> [TASK STATEMENT]:
After reading the data below, copy out every line that contains the word "camera".

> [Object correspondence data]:
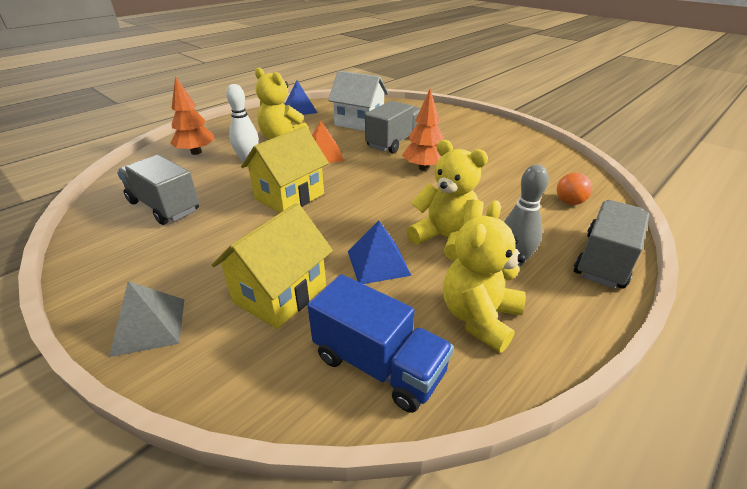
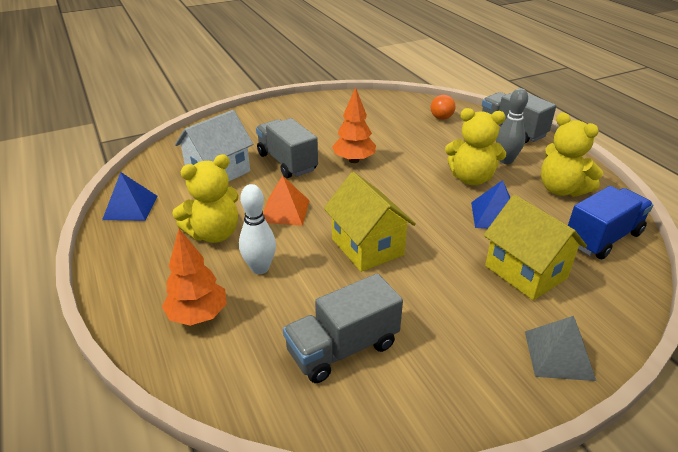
camera: 70 degrees left, 0 degrees up
(445, 238) = (471, 178): yellow teddy bear -> yellow teddy bear turned 135 degrees counterclockwise

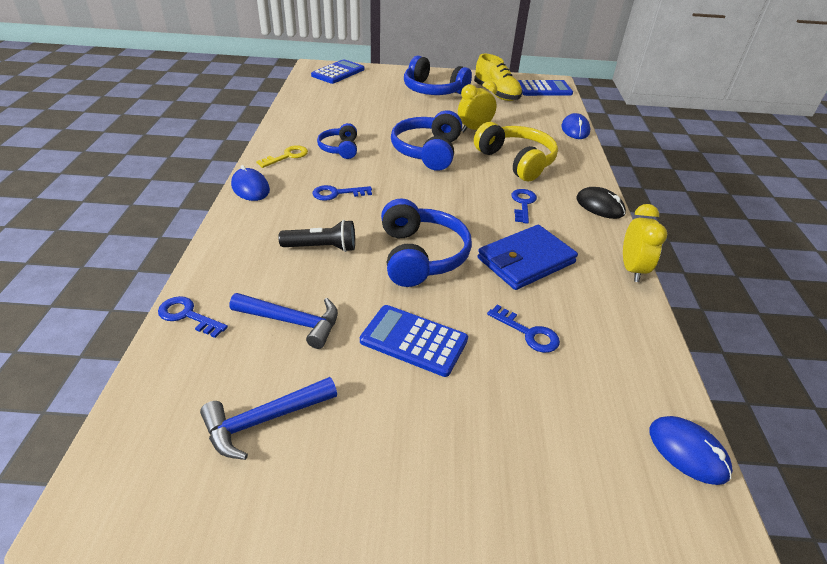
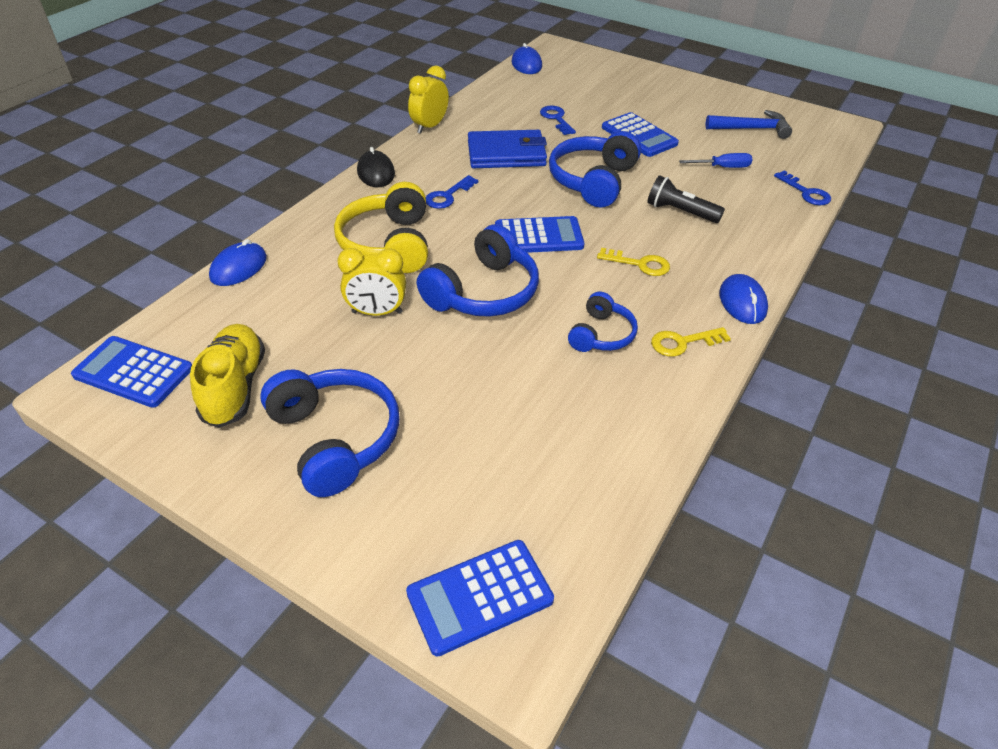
camera: 150 degrees left, 5 degrees up
(293, 322) = (722, 167): blue hammer -> blue screwdriver
(337, 193) = (639, 264): blue key -> yellow key
(425, 193) = (538, 236): none -> blue calculator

> [SOLUTION FOR THIS PROBLEM]:
camera: 70 degrees left, 0 degrees up
camera: 150 degrees left, 5 degrees up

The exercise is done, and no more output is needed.